■ Supplied information
:::
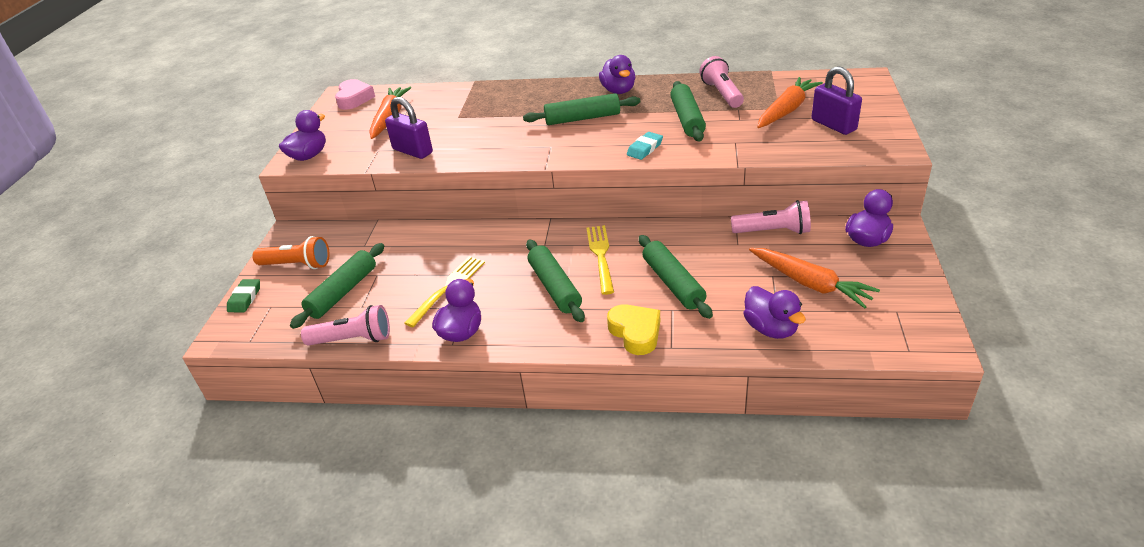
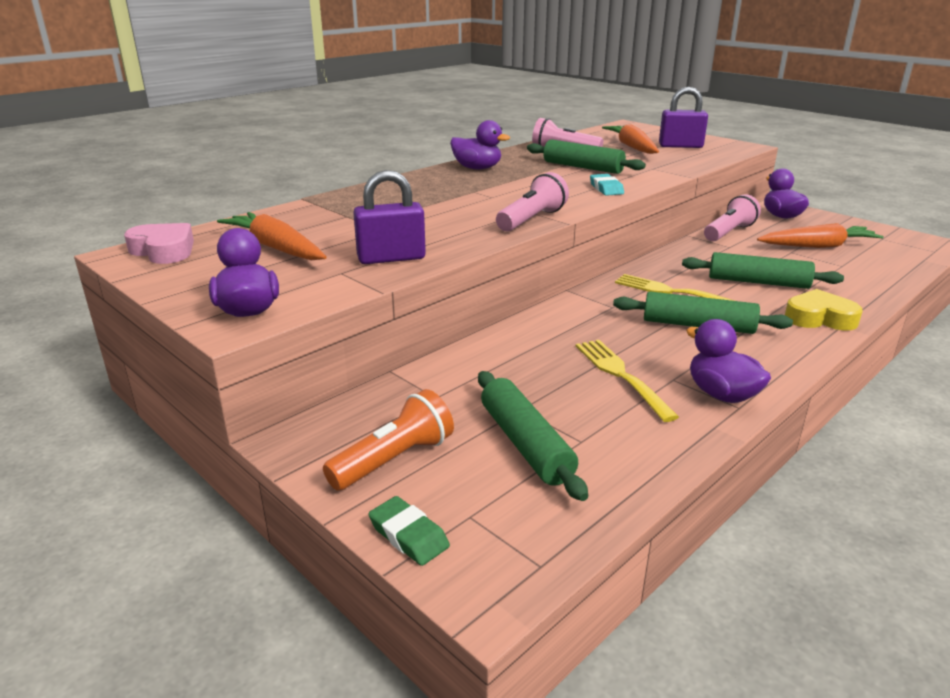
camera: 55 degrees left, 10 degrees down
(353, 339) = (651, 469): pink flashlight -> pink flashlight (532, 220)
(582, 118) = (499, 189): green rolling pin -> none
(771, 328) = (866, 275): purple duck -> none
:::
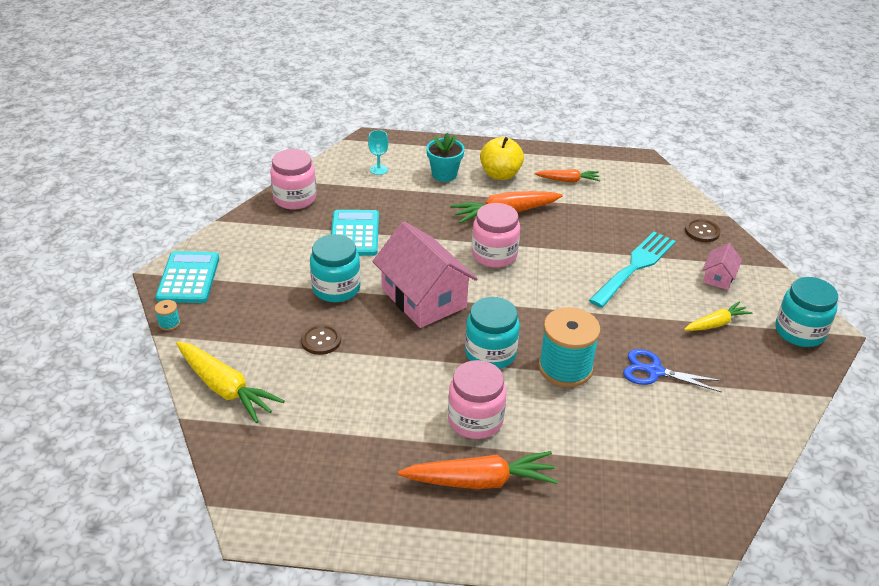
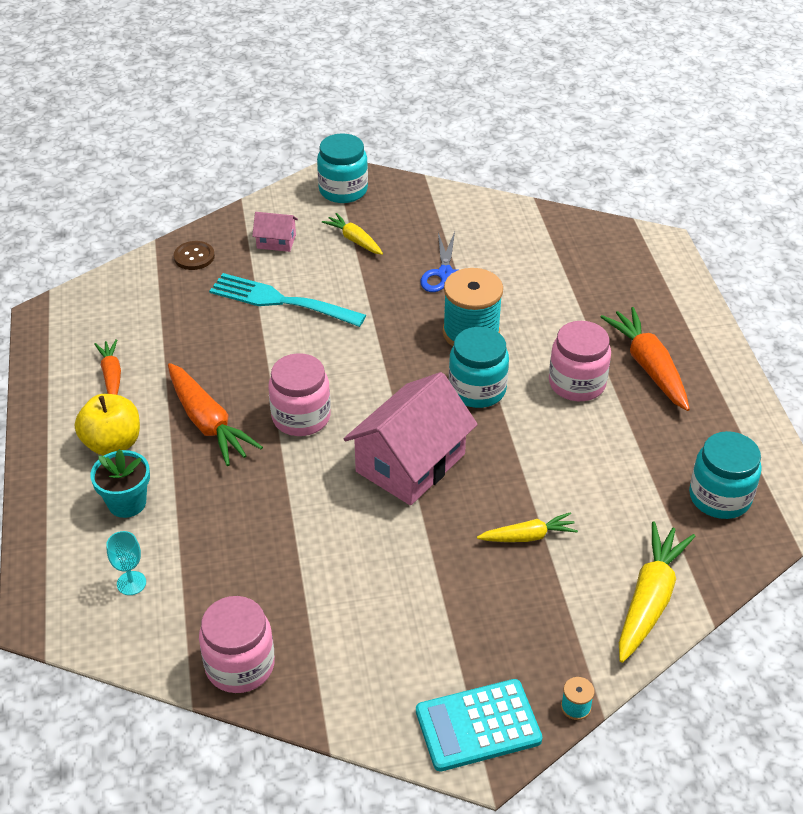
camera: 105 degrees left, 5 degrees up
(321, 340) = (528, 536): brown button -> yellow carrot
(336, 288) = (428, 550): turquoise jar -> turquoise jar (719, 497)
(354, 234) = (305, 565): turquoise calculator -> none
:::
Restate word for word the entries above, starting at the line with "camera: 55 degrees left, 10 degrees down" and ending at the line with "(771, 328) = (866, 275): purple duck -> none", inclusive, and no others.

camera: 55 degrees left, 10 degrees down
(353, 339) = (651, 469): pink flashlight -> pink flashlight (532, 220)
(582, 118) = (499, 189): green rolling pin -> none
(771, 328) = (866, 275): purple duck -> none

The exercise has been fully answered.